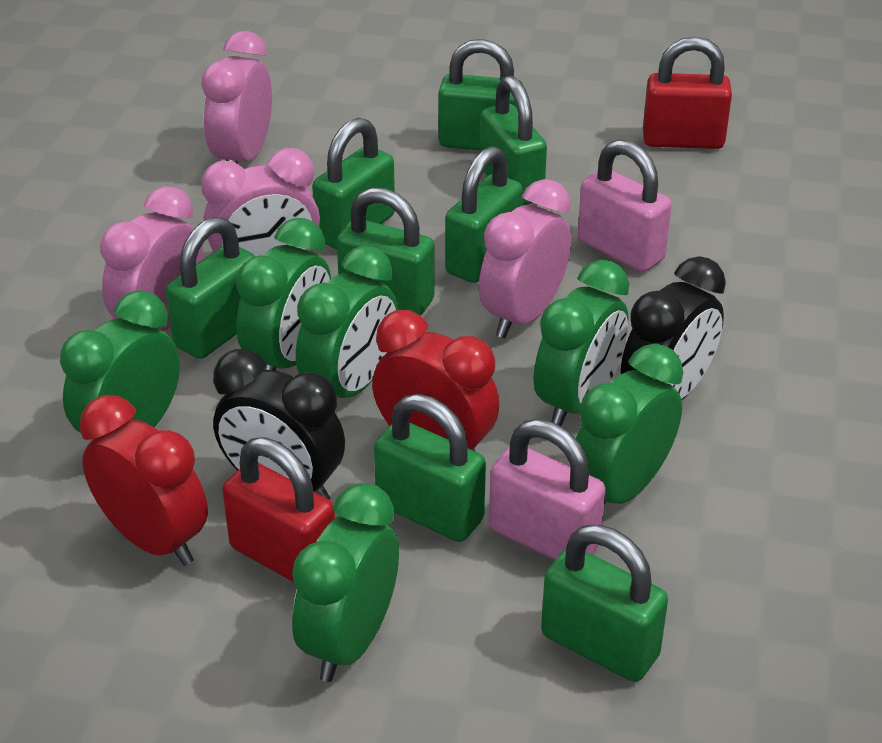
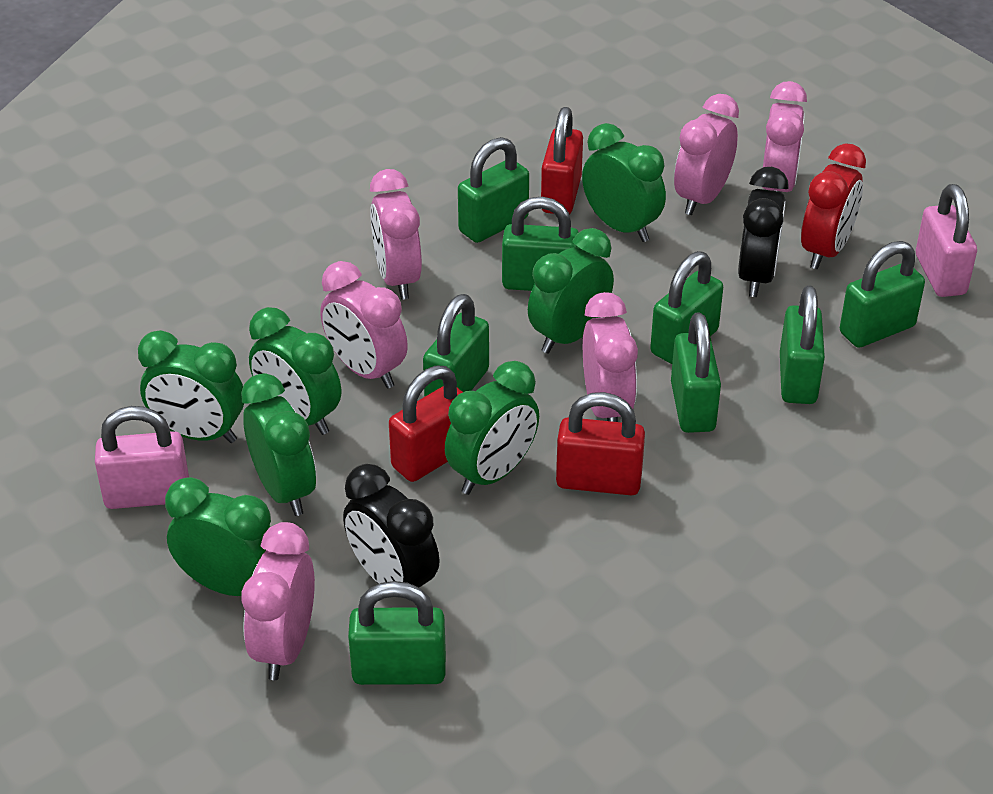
green clock: 6 -> 7
pink clock: 4 -> 6
red clock: 2 -> 1
red padlock: 2 -> 3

• DIRECTIONS FOR THIS TASK: Reproduce the entire listing exactly, except for any pictures it contains.

• RESPONSE TO THE EXERCISE:
green clock: 6 -> 7
pink clock: 4 -> 6
red clock: 2 -> 1
red padlock: 2 -> 3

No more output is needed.